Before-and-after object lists

========================================

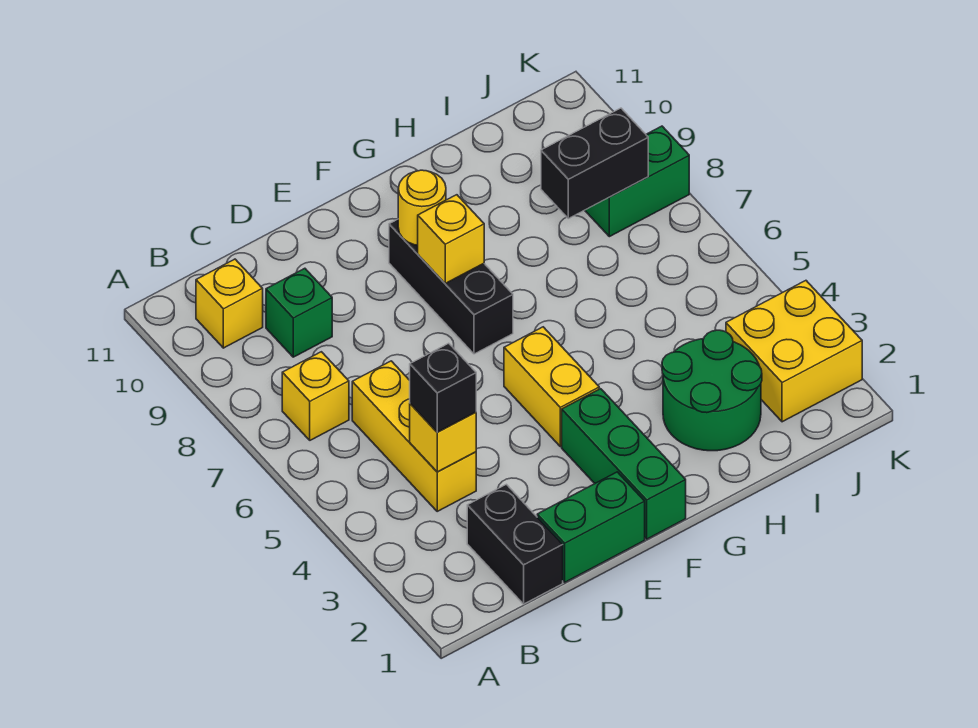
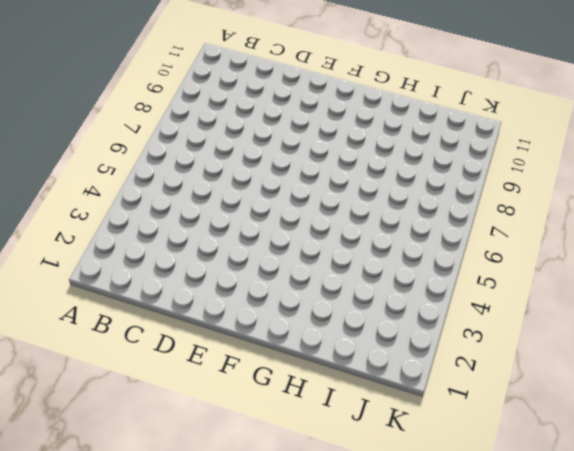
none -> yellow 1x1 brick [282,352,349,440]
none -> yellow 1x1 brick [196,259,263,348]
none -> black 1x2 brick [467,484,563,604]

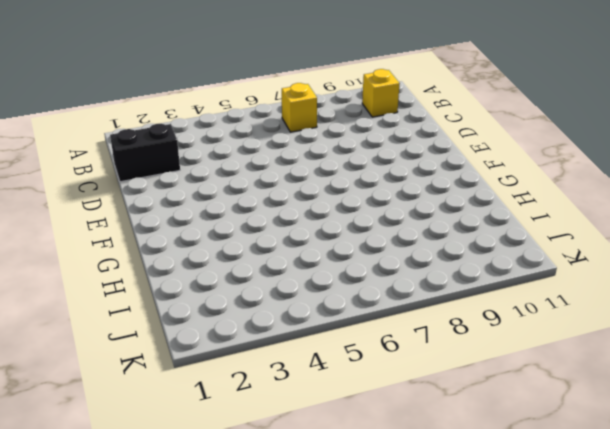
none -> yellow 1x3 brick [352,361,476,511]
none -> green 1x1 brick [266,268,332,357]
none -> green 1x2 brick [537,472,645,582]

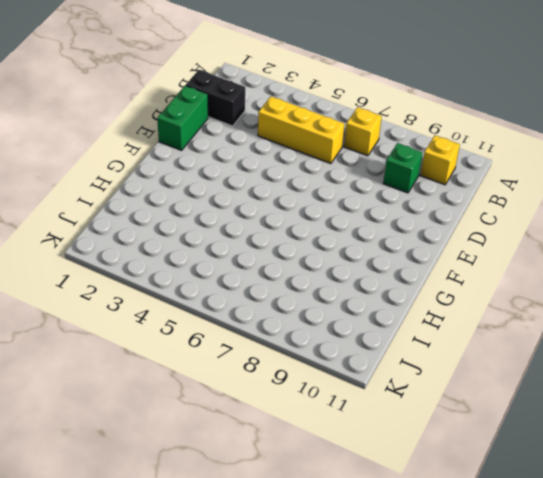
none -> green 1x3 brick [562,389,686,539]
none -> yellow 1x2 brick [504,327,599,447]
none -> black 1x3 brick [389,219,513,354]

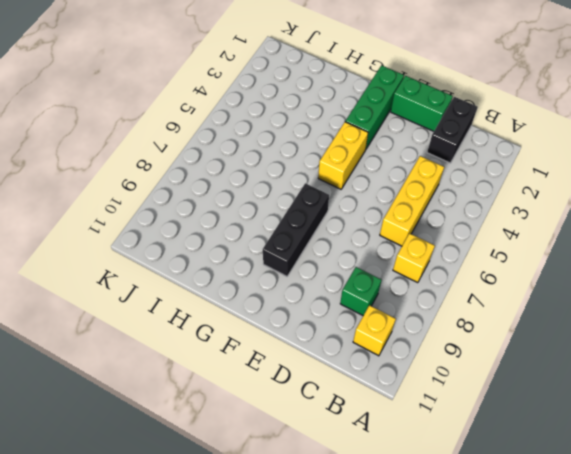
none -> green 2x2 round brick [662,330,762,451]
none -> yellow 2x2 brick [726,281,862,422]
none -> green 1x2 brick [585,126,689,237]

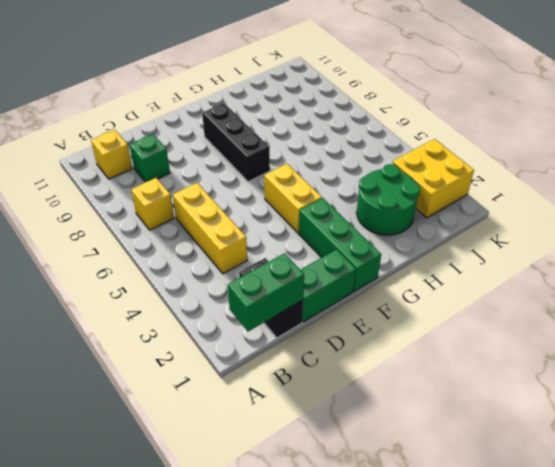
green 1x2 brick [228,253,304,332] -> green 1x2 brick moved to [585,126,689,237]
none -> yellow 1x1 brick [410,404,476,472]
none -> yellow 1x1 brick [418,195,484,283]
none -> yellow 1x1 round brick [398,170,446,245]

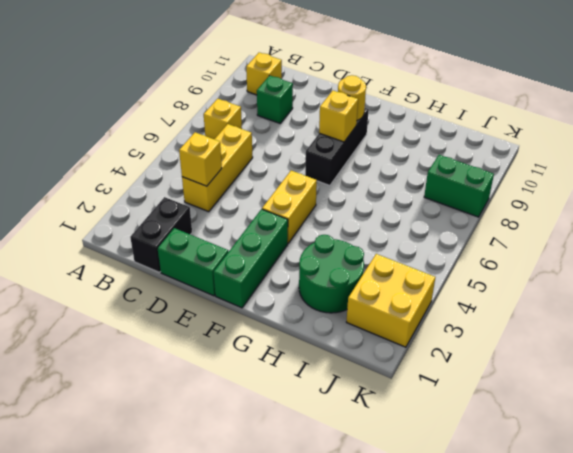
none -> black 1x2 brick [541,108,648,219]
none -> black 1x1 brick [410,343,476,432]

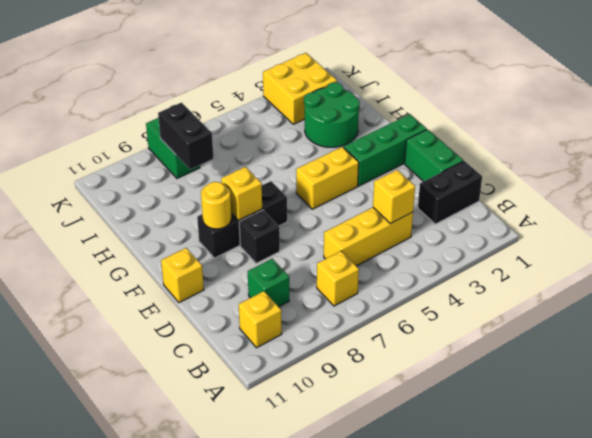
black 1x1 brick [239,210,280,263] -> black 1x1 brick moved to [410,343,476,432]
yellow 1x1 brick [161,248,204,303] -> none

========================================

Task directions: Find out how many lines in the entries above hold "black", then reply with that figure and nothing else.

Solution to this exercise: 5